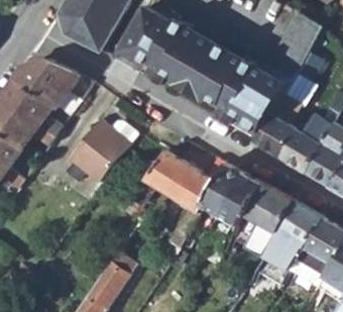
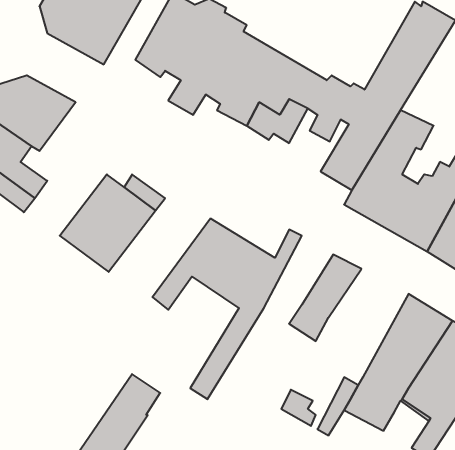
building: [211,80,257,124] -> none
building: [203,162,247,218] -> none
building: [244,183,296,252] -> none

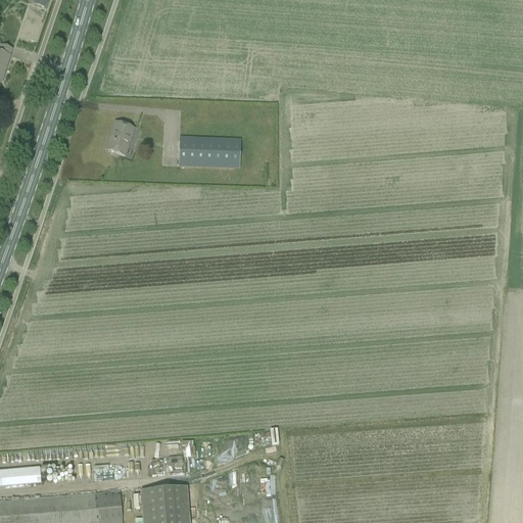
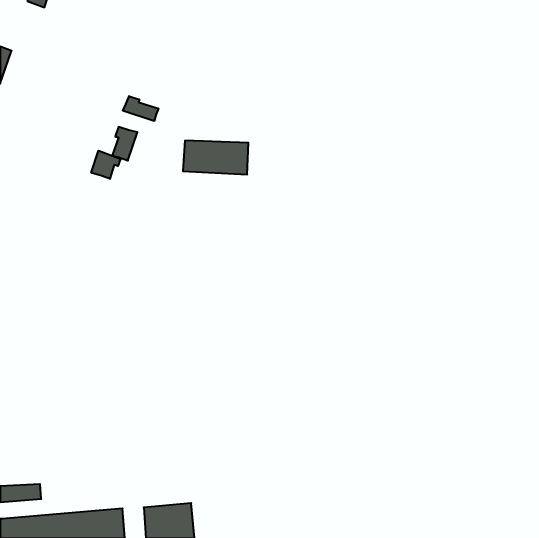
building: none -> [123,96,158,121]
building: none -> [91,151,120,179]

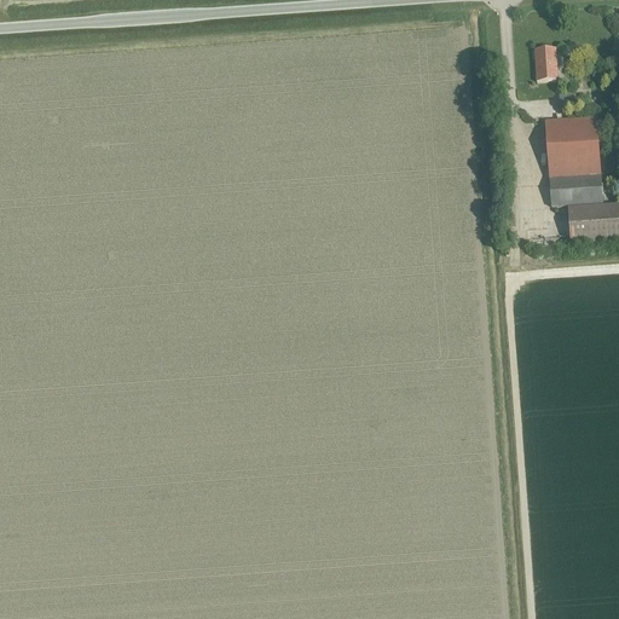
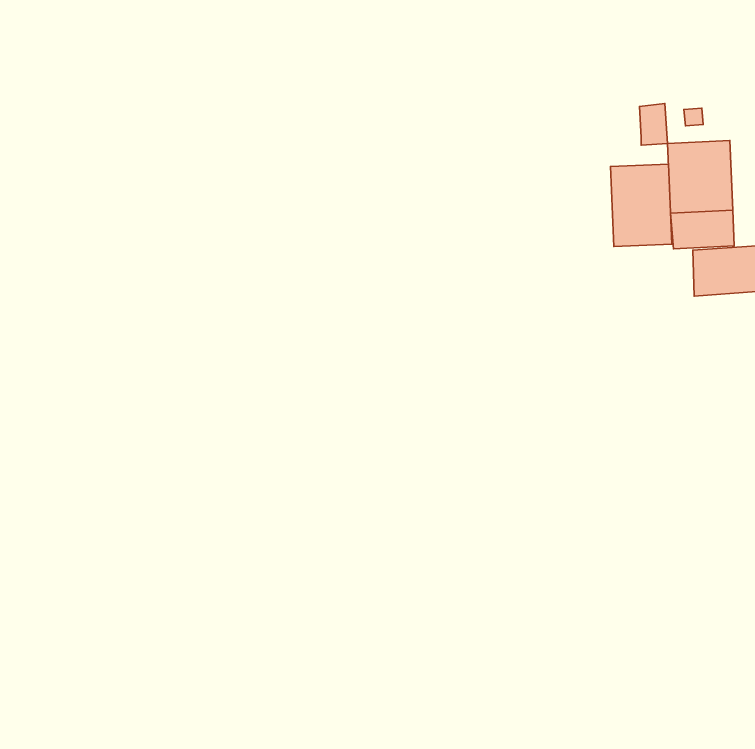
building: [536,44,559,77] -> [640,104,668,145]
building: none -> [611,164,672,246]

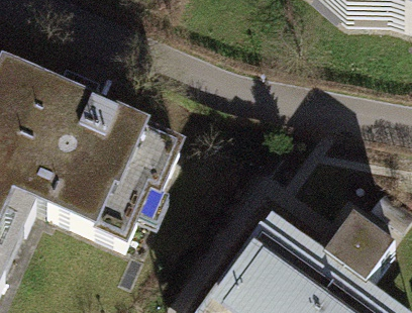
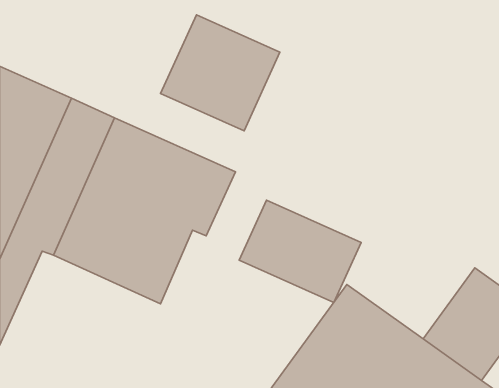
building: none -> [161,15,280,131]
building: none -> [239,200,361,302]

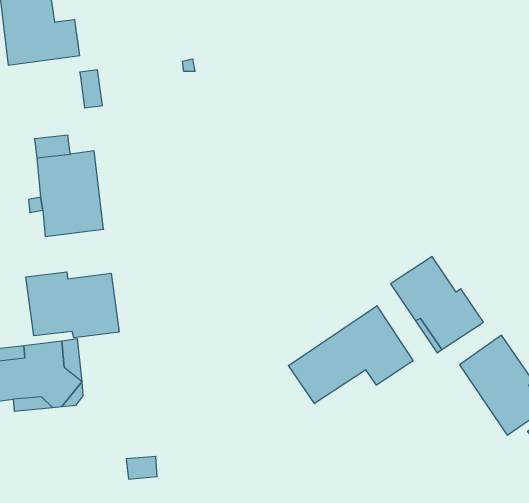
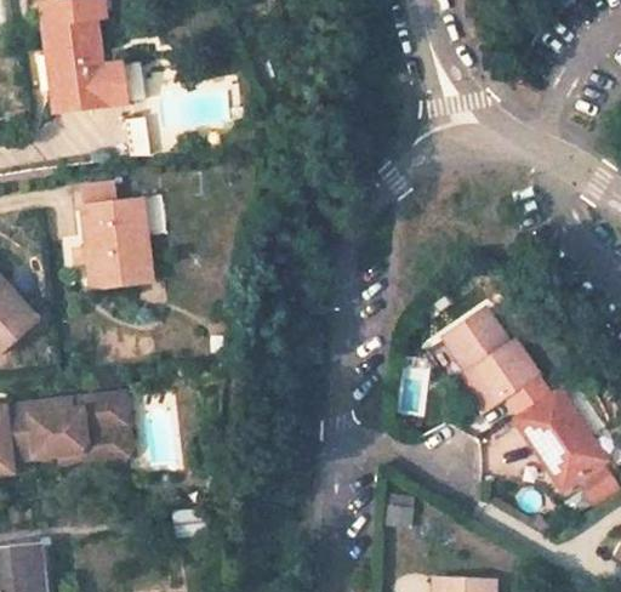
building: [26,272,119,338] -> none
building: [288,306,413,404] -> none

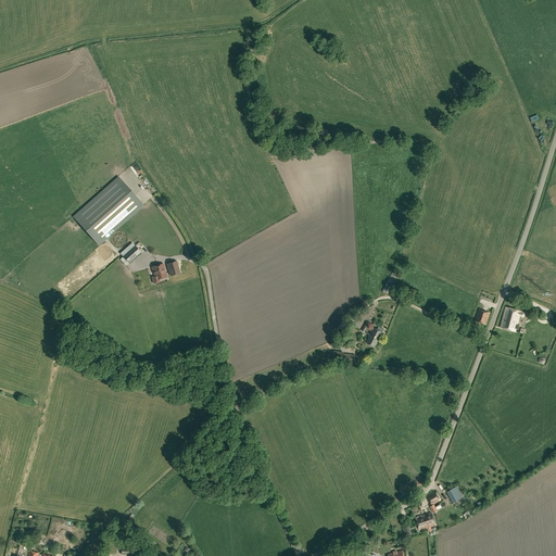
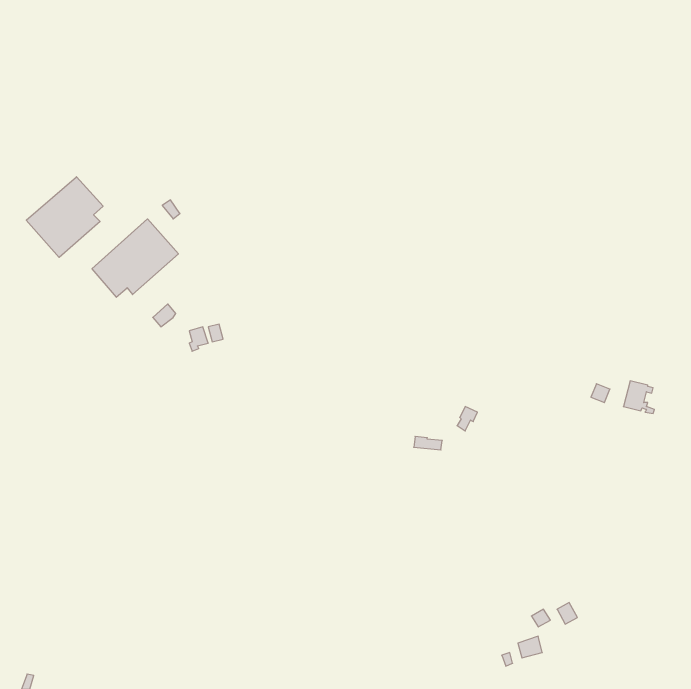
building: none -> [26,177,103,257]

....................

THE TASK -
Please set down each line of the listing above word for word, skipping any pictures.

ANSWER SPACE -
building: [211,80,257,124] -> none
building: [203,162,247,218] -> none
building: [244,183,296,252] -> none

building: none -> [123,96,158,121]
building: none -> [91,151,120,179]

building: [536,44,559,77] -> [640,104,668,145]
building: none -> [611,164,672,246]

building: none -> [161,15,280,131]
building: none -> [239,200,361,302]

building: [26,272,119,338] -> none
building: [288,306,413,404] -> none

building: none -> [26,177,103,257]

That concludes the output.